Top of DATA EXTRACTS

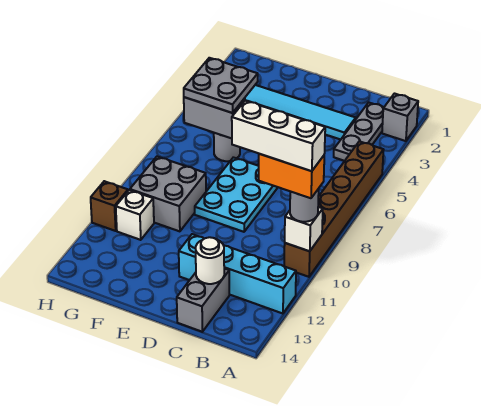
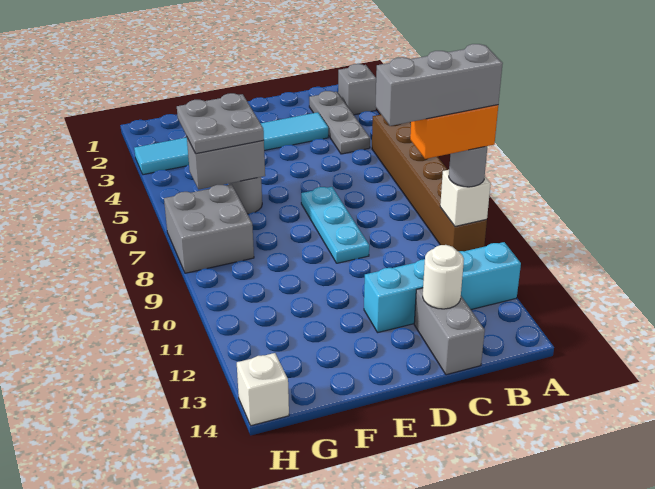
white 1x3 brick [232,101,325,171] -> grey 1x3 brick [375,44,503,126]
cyan 2x3 plate [195,157,278,232] -> cyan 1x3 plate [301,187,369,263]
grey 2x2 brick [130,157,206,231] -> grey 2x2 brick moved to [164,184,254,273]
white 1x1 brick [116,190,154,240] -> white 1x1 brick moved to [237,353,289,426]
brown 1x1 brick [91,181,128,231] -> none

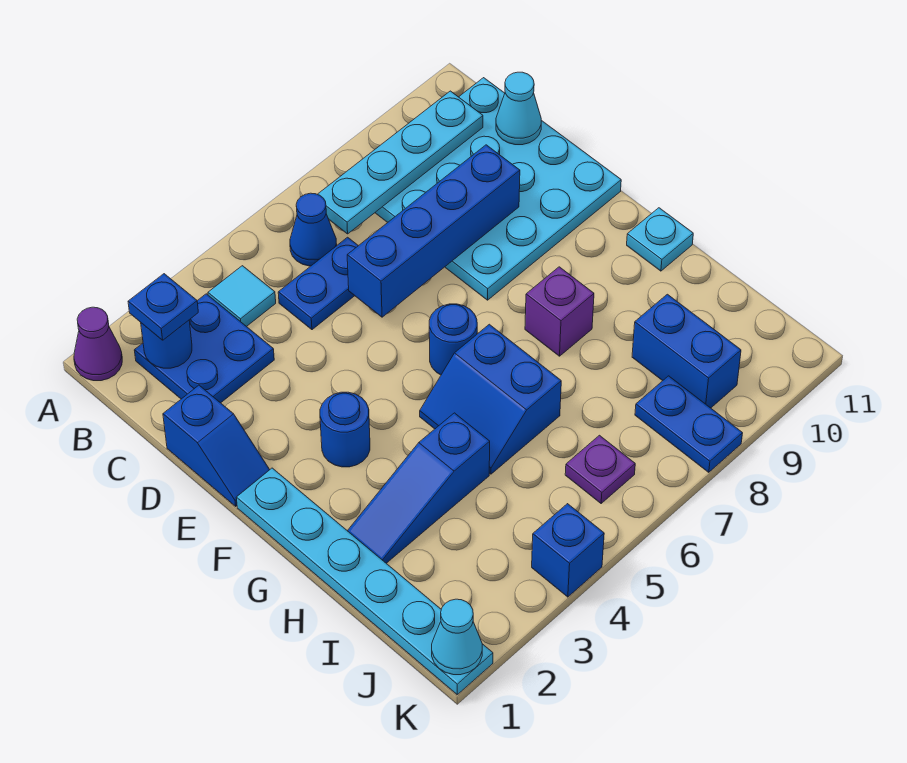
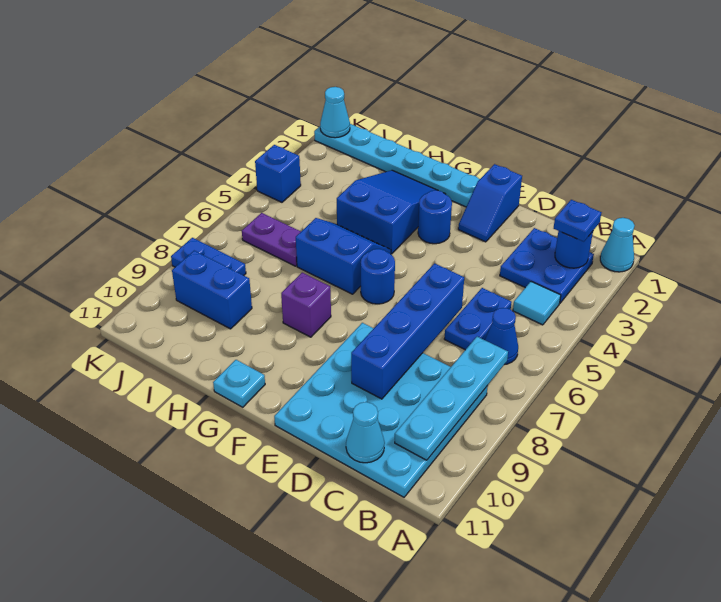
purple 1x1 cone [74,307,122,381] -> cyan 1x1 cone [600,218,635,272]
blue 1x2 slope [163,385,270,506] -> blue 1x2 slope turned to [458,164,522,242]
blue 1x3 slope [348,413,490,563] -> blue 2x3 slope [337,170,445,254]
purple 1x1 plate [565,435,635,503] -> purple 1x2 plate [242,213,301,266]

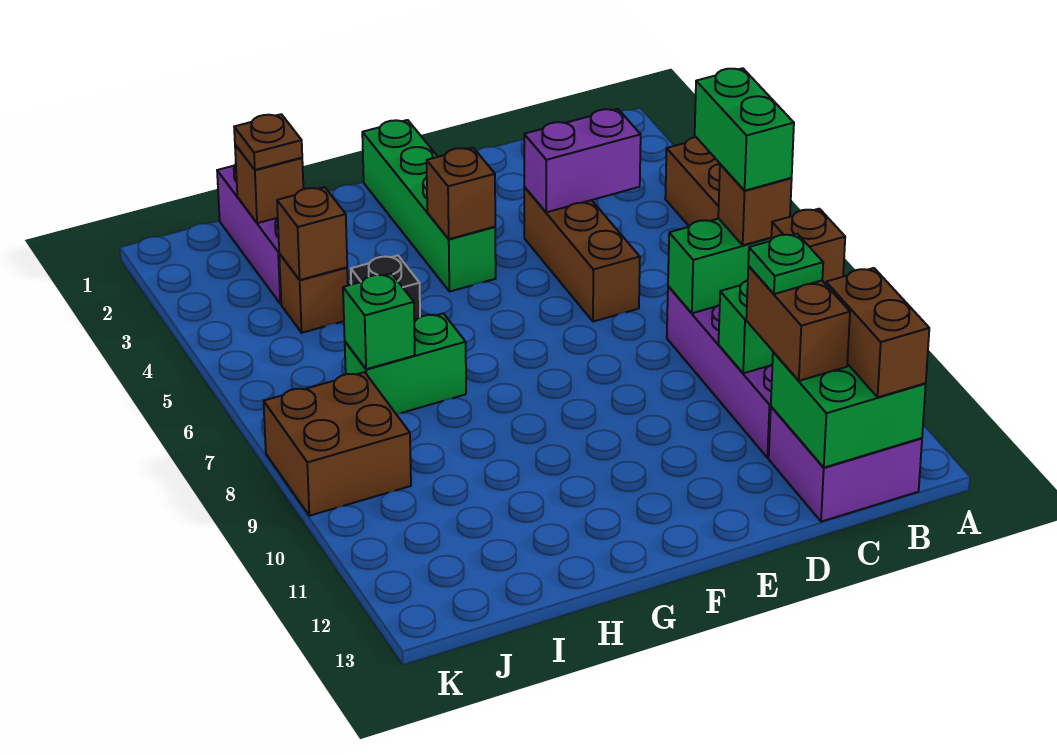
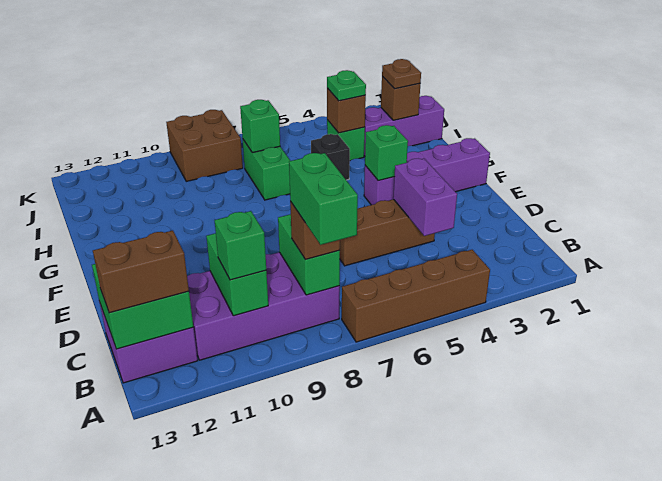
green 1x2 brick [695,68,794,191] -> green 1x2 brick turned to [289,153,358,245]
brown 1x1 brick [771,209,845,284] -> green 1x1 brick [215,211,266,280]
brown 1x2 brick [746,266,850,381] -> none
green 1x1 plate [748,234,823,294] -> green 1x1 plate moved to [327,70,366,101]
green 1x4 brick [362,120,496,292] -> purple 1x4 brick [364,138,490,205]
brown 1x1 brick [427,148,495,239] -> green 1x1 brick [365,125,408,181]
brown 1x1 brick [279,254,348,333] -> green 1x1 brick [327,120,365,160]

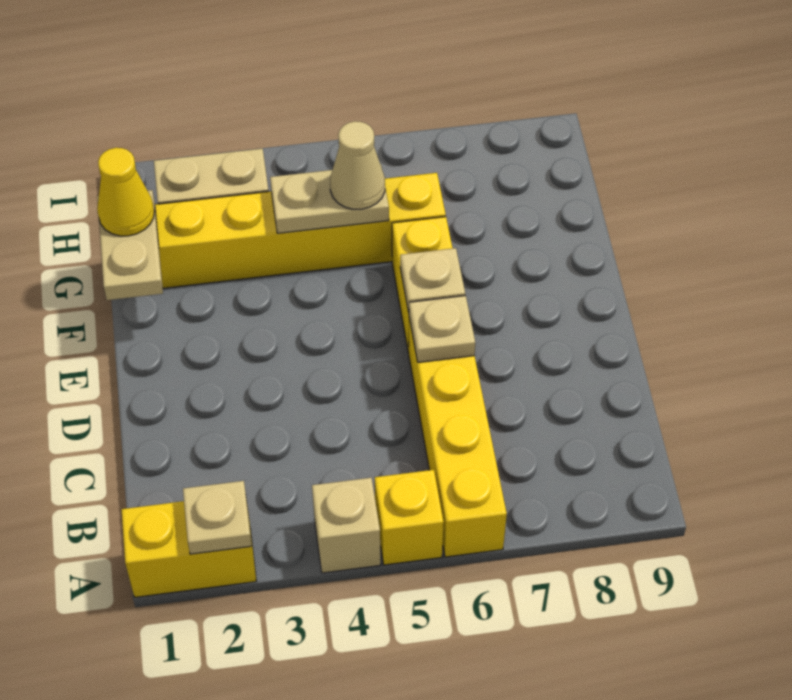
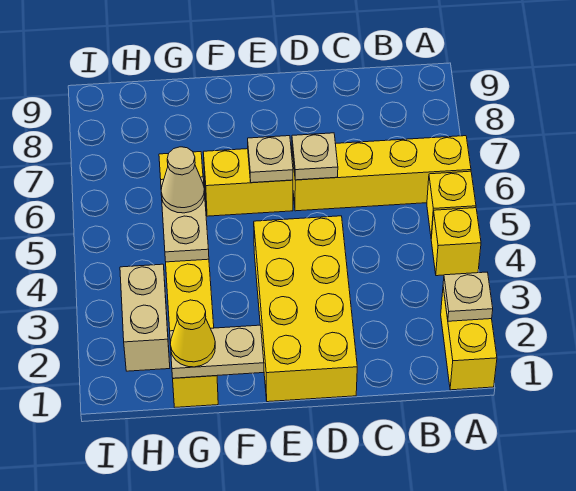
tan 1x1 brick [312,478,381,573] -> yellow 1x1 brick [431,208,481,276]
none -> yellow 2x4 brick [254,216,357,402]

Bottom of DATA EXTRACTS

TASK STATEMENT => Word for word, output the lines from the beginning of the listing through the line holding "purple 1x1 cone" and nothing beyond them. Omit the pictures.

PROBLEM SOLUTION =>
white 1x3 brick [232,101,325,171] -> grey 1x3 brick [375,44,503,126]
cyan 2x3 plate [195,157,278,232] -> cyan 1x3 plate [301,187,369,263]
grey 2x2 brick [130,157,206,231] -> grey 2x2 brick moved to [164,184,254,273]
white 1x1 brick [116,190,154,240] -> white 1x1 brick moved to [237,353,289,426]
brown 1x1 brick [91,181,128,231] -> none

purple 1x1 cone [74,307,122,381] -> cyan 1x1 cone [600,218,635,272]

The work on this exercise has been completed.